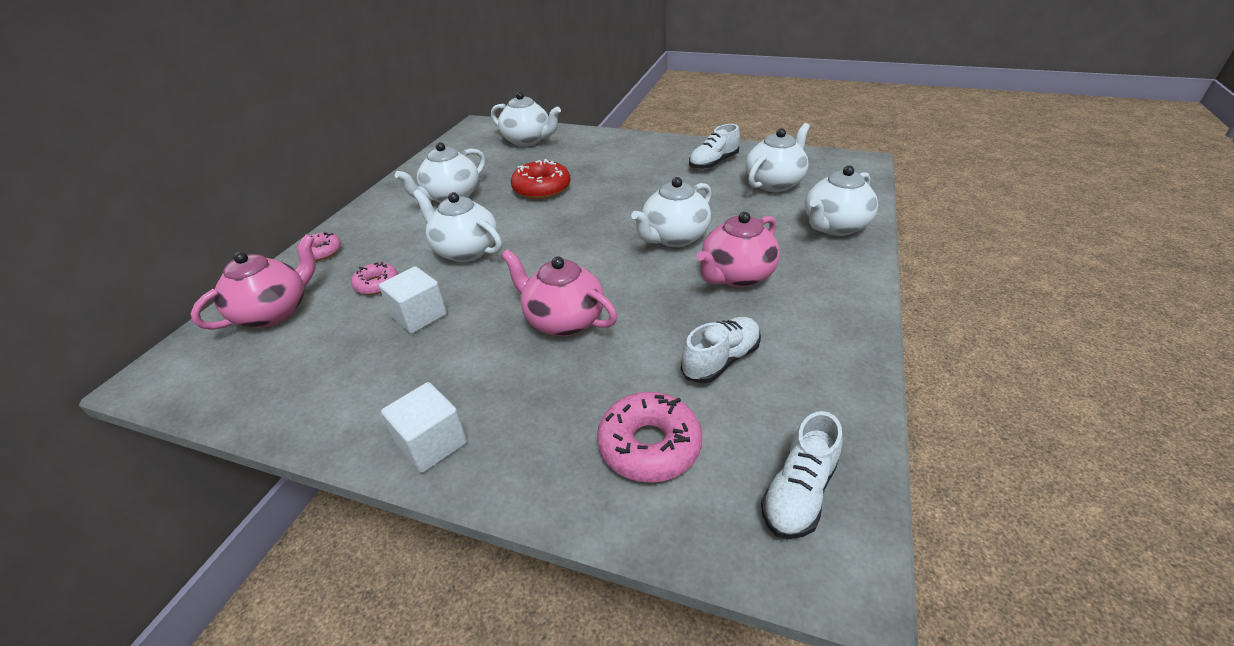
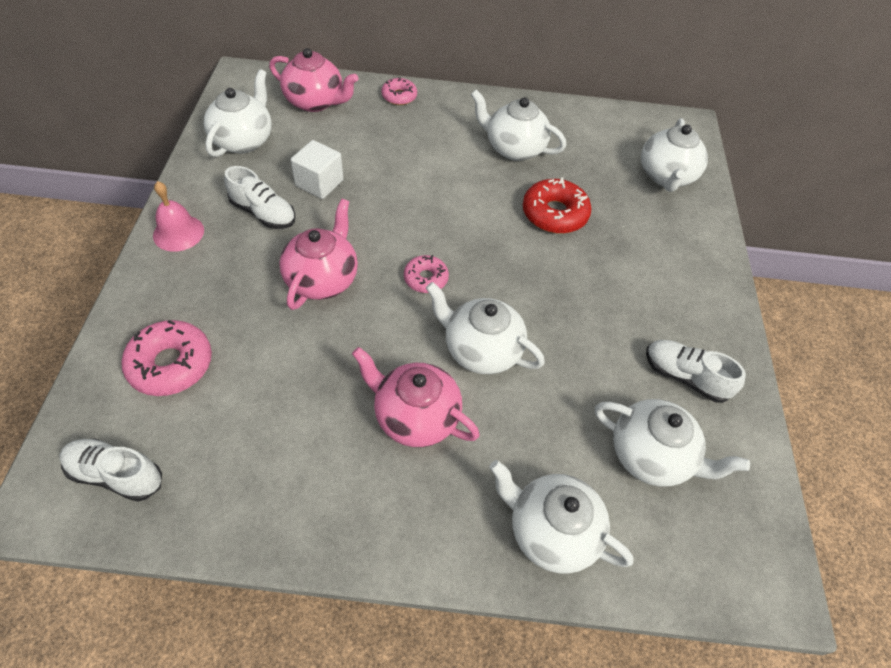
camera: 70 degrees right, 15 degrees up
pink donut [351,262,398,295] -> pink donut moved to [404,255,449,293]
white cube [381,382,467,473] -> pink bell [153,181,204,252]
white teapot [413,189,502,262] -> white teapot moved to [204,69,272,157]
white shoe [681,317,761,383] -> white shoe moved to [224,166,295,229]

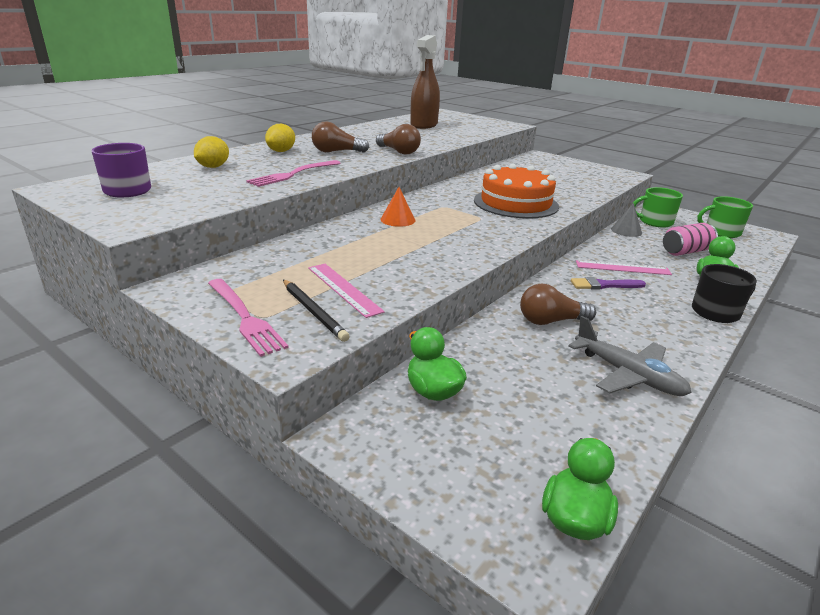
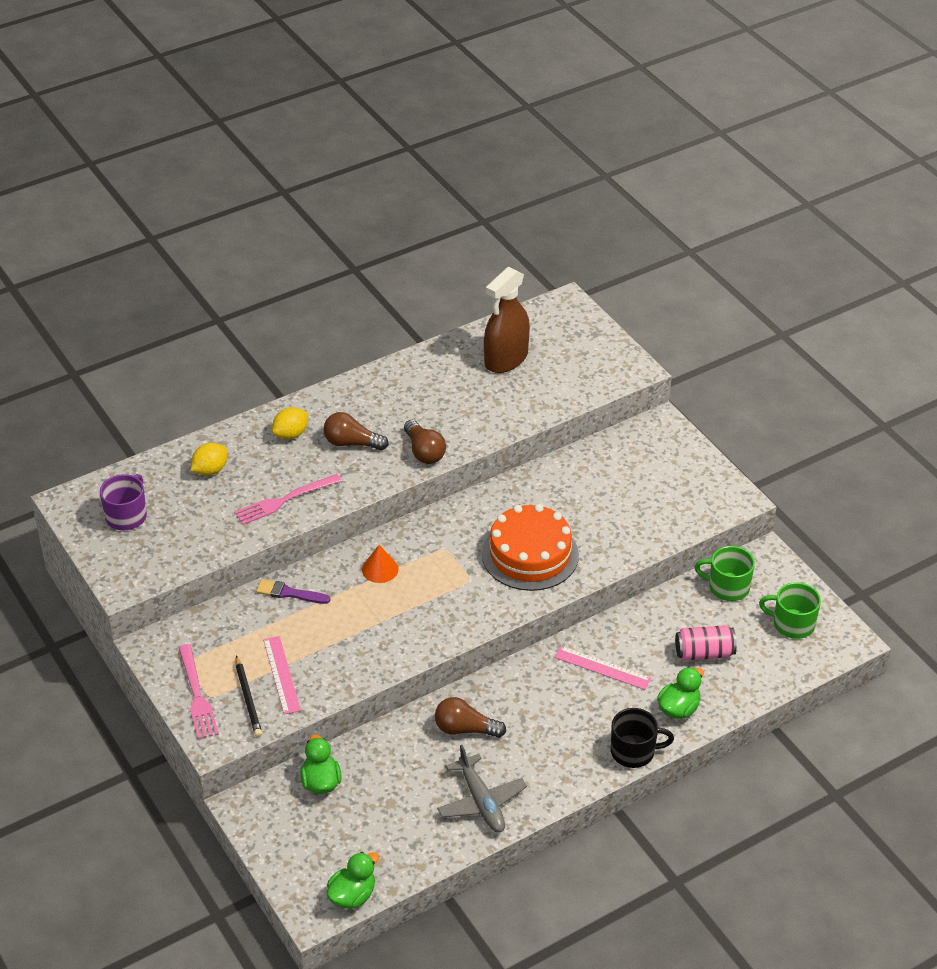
camera: 20 degrees right, 15 degrees up
purple brush [571,277,646,290] -> purple brush moved to [256,579,330,604]
grey cone [611,203,642,237] -> none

* **Exercise details**
Your answer must be only the lines from the one that holds "pink donut [351,262,398,295]" to the end of the listing, each restated word for word, with both ends kept and pictures left out.

* **Solution**
pink donut [351,262,398,295] -> pink donut moved to [404,255,449,293]
white cube [381,382,467,473] -> pink bell [153,181,204,252]
white teapot [413,189,502,262] -> white teapot moved to [204,69,272,157]
white shoe [681,317,761,383] -> white shoe moved to [224,166,295,229]

camera: 20 degrees right, 15 degrees up
purple brush [571,277,646,290] -> purple brush moved to [256,579,330,604]
grey cone [611,203,642,237] -> none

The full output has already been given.